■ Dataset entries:
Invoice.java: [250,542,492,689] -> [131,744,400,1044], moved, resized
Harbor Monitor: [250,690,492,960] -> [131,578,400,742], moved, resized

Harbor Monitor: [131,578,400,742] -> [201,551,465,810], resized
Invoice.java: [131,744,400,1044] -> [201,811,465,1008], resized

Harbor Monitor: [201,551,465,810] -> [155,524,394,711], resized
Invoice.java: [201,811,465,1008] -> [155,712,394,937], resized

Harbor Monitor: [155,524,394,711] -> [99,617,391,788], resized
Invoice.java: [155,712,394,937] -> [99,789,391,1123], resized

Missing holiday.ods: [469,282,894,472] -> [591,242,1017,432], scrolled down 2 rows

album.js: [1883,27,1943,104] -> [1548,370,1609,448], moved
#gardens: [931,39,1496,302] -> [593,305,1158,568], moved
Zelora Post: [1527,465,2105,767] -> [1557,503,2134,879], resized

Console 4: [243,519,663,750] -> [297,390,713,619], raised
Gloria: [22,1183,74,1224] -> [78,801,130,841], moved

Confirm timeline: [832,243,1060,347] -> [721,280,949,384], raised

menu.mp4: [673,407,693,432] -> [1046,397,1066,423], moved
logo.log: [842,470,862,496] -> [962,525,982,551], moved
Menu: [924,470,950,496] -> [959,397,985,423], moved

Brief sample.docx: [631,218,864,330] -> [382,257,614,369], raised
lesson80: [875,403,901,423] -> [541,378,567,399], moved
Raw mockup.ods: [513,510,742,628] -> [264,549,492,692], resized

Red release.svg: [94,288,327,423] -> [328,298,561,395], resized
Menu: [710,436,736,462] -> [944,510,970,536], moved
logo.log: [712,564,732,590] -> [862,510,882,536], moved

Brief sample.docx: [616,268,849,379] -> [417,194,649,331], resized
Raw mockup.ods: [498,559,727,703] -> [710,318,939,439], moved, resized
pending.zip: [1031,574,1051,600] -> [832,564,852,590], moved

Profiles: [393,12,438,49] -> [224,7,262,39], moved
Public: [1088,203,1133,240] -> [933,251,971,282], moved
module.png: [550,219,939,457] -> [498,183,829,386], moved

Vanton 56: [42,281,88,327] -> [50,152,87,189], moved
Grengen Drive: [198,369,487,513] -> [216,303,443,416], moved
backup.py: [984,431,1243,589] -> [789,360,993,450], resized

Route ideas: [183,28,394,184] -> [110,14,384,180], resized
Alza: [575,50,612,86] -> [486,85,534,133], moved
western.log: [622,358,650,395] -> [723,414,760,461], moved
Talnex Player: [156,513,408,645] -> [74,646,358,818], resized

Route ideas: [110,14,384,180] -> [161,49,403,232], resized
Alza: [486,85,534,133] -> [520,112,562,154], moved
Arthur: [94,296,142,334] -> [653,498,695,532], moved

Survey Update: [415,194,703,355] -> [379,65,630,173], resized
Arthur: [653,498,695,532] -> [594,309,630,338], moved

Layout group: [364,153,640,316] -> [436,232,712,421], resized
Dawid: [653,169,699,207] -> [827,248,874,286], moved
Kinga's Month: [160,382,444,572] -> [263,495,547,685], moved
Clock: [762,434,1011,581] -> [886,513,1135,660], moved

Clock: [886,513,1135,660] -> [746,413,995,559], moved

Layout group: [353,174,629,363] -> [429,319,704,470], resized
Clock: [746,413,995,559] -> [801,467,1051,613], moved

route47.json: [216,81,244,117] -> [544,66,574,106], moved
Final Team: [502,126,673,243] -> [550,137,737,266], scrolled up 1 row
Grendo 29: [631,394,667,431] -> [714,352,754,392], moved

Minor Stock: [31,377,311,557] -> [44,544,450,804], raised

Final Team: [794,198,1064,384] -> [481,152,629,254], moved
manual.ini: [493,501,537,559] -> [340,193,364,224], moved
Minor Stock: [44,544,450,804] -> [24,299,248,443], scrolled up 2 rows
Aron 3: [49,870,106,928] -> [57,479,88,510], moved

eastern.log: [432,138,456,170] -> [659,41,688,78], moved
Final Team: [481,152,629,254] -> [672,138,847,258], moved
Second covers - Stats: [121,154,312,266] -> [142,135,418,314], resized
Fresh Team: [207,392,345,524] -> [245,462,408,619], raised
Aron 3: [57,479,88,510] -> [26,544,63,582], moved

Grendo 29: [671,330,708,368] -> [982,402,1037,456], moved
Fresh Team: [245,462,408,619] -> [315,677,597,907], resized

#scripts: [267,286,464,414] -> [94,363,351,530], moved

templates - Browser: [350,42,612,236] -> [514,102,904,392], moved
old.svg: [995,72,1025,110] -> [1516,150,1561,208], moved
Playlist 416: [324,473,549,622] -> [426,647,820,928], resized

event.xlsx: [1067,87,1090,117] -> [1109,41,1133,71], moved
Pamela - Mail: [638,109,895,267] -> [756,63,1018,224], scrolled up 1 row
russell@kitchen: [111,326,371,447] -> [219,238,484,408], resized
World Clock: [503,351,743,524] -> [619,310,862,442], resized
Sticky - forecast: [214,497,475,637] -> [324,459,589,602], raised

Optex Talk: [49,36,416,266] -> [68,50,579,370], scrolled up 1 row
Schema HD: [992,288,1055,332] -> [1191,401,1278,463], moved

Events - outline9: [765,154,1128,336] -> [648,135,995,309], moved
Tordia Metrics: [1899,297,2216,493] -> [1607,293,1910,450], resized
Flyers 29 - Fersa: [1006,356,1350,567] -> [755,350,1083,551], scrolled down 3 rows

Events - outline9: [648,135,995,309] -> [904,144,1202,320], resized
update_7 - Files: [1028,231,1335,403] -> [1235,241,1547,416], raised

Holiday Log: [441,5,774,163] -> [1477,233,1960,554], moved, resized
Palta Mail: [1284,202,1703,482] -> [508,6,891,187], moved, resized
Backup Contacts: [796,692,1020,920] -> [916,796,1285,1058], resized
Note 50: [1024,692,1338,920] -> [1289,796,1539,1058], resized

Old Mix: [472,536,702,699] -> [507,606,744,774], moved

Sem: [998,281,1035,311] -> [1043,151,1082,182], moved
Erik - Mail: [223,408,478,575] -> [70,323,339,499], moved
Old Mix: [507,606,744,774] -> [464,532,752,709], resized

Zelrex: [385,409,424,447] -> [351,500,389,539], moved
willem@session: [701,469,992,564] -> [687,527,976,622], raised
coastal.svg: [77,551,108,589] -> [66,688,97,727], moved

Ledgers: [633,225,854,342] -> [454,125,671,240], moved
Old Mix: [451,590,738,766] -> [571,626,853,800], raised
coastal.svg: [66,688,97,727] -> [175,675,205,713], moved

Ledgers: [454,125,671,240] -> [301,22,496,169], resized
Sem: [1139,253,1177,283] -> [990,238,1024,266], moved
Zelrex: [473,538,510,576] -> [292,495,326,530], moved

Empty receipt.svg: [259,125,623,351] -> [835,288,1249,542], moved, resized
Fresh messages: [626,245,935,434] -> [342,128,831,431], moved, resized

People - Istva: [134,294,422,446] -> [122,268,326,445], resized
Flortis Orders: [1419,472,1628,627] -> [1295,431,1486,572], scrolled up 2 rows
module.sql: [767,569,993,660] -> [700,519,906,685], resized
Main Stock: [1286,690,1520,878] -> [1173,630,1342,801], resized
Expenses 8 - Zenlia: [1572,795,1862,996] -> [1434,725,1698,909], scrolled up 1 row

■ EXERCISE AIM:
Restate word for word the lines of the data above, starting at the line containing "russell@kitchen: [111,326,371,447] ->" and ending at the line containing "Empty receipt.svg: [259,125,623,351]", both included, and nothing more.

■ SOLUTION TO THIS TASK:
russell@kitchen: [111,326,371,447] -> [219,238,484,408], resized
World Clock: [503,351,743,524] -> [619,310,862,442], resized
Sticky - forecast: [214,497,475,637] -> [324,459,589,602], raised

Optex Talk: [49,36,416,266] -> [68,50,579,370], scrolled up 1 row
Schema HD: [992,288,1055,332] -> [1191,401,1278,463], moved

Events - outline9: [765,154,1128,336] -> [648,135,995,309], moved
Tordia Metrics: [1899,297,2216,493] -> [1607,293,1910,450], resized
Flyers 29 - Fersa: [1006,356,1350,567] -> [755,350,1083,551], scrolled down 3 rows

Events - outline9: [648,135,995,309] -> [904,144,1202,320], resized
update_7 - Files: [1028,231,1335,403] -> [1235,241,1547,416], raised

Holiday Log: [441,5,774,163] -> [1477,233,1960,554], moved, resized
Palta Mail: [1284,202,1703,482] -> [508,6,891,187], moved, resized
Backup Contacts: [796,692,1020,920] -> [916,796,1285,1058], resized
Note 50: [1024,692,1338,920] -> [1289,796,1539,1058], resized

Old Mix: [472,536,702,699] -> [507,606,744,774], moved

Sem: [998,281,1035,311] -> [1043,151,1082,182], moved
Erik - Mail: [223,408,478,575] -> [70,323,339,499], moved
Old Mix: [507,606,744,774] -> [464,532,752,709], resized

Zelrex: [385,409,424,447] -> [351,500,389,539], moved
willem@session: [701,469,992,564] -> [687,527,976,622], raised
coastal.svg: [77,551,108,589] -> [66,688,97,727], moved

Ledgers: [633,225,854,342] -> [454,125,671,240], moved
Old Mix: [451,590,738,766] -> [571,626,853,800], raised
coastal.svg: [66,688,97,727] -> [175,675,205,713], moved

Ledgers: [454,125,671,240] -> [301,22,496,169], resized
Sem: [1139,253,1177,283] -> [990,238,1024,266], moved
Zelrex: [473,538,510,576] -> [292,495,326,530], moved

Empty receipt.svg: [259,125,623,351] -> [835,288,1249,542], moved, resized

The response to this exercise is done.